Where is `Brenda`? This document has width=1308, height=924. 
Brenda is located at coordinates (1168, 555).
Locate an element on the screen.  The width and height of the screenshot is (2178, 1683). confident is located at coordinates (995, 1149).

----

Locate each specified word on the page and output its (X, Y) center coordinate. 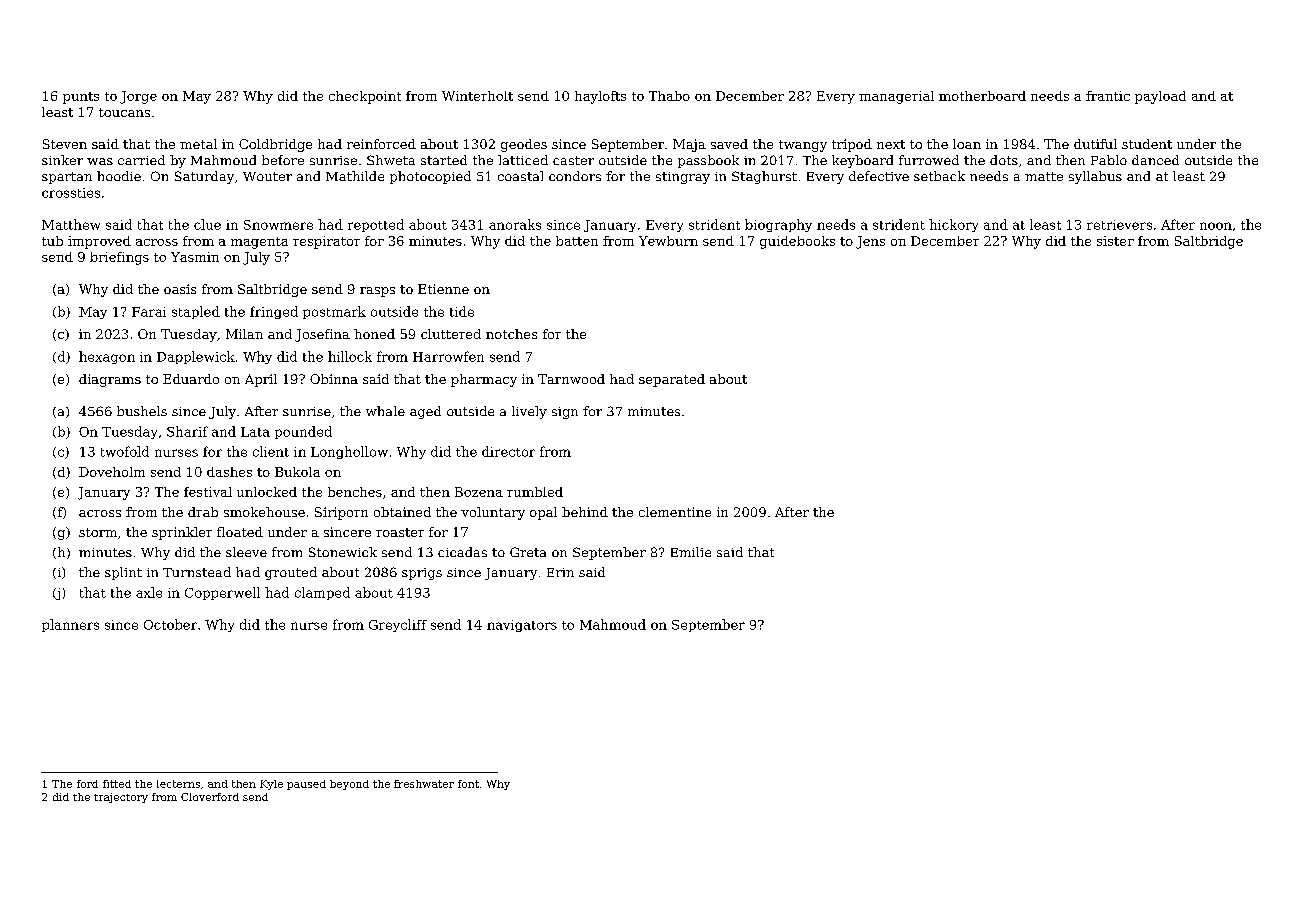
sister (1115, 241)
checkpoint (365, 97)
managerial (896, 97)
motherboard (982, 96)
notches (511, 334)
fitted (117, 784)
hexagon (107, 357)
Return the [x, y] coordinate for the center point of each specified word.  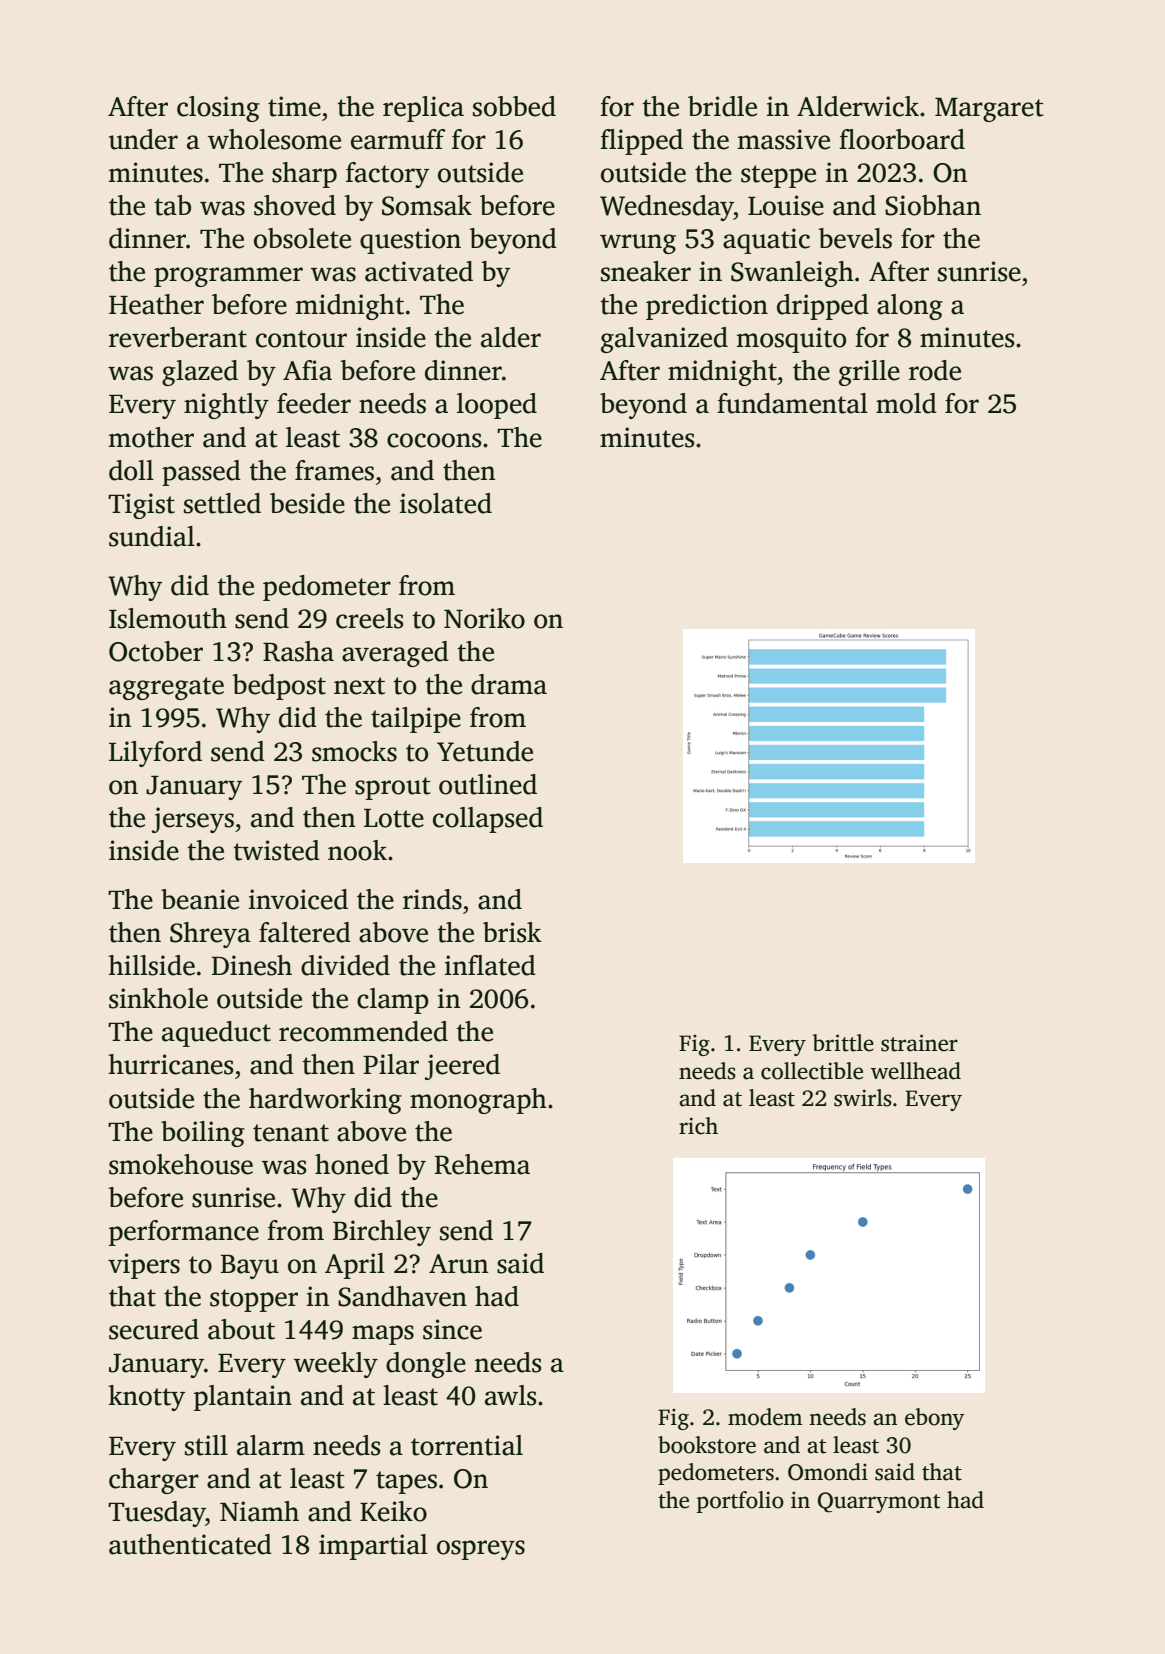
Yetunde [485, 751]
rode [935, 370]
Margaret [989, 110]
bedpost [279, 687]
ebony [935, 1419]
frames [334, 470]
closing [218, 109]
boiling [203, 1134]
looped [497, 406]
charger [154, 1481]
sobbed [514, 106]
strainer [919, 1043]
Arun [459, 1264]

----

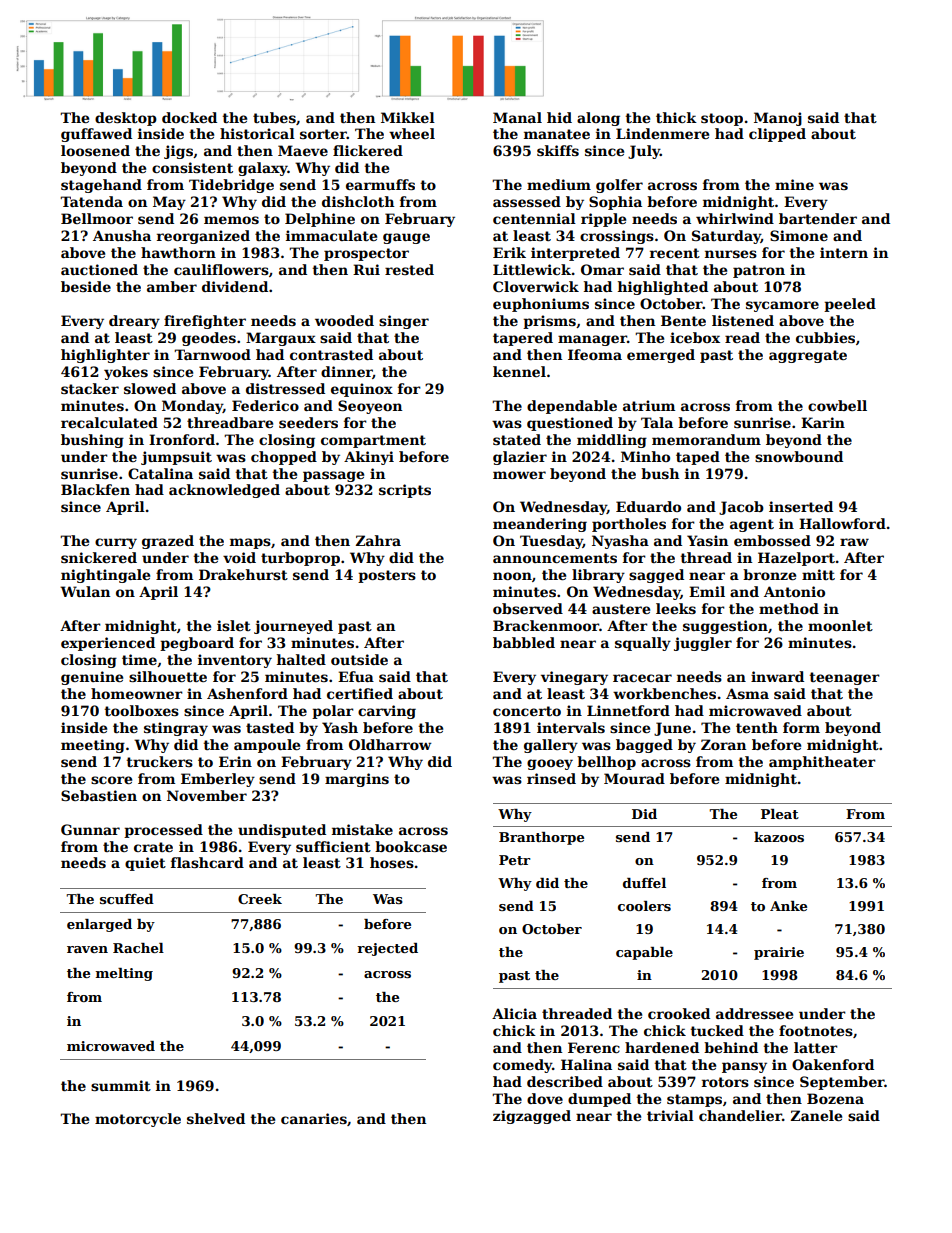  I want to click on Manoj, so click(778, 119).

----

What to do: Please count the lines in the entries above that contain the word "height" and reply with only that number.

Task result: 2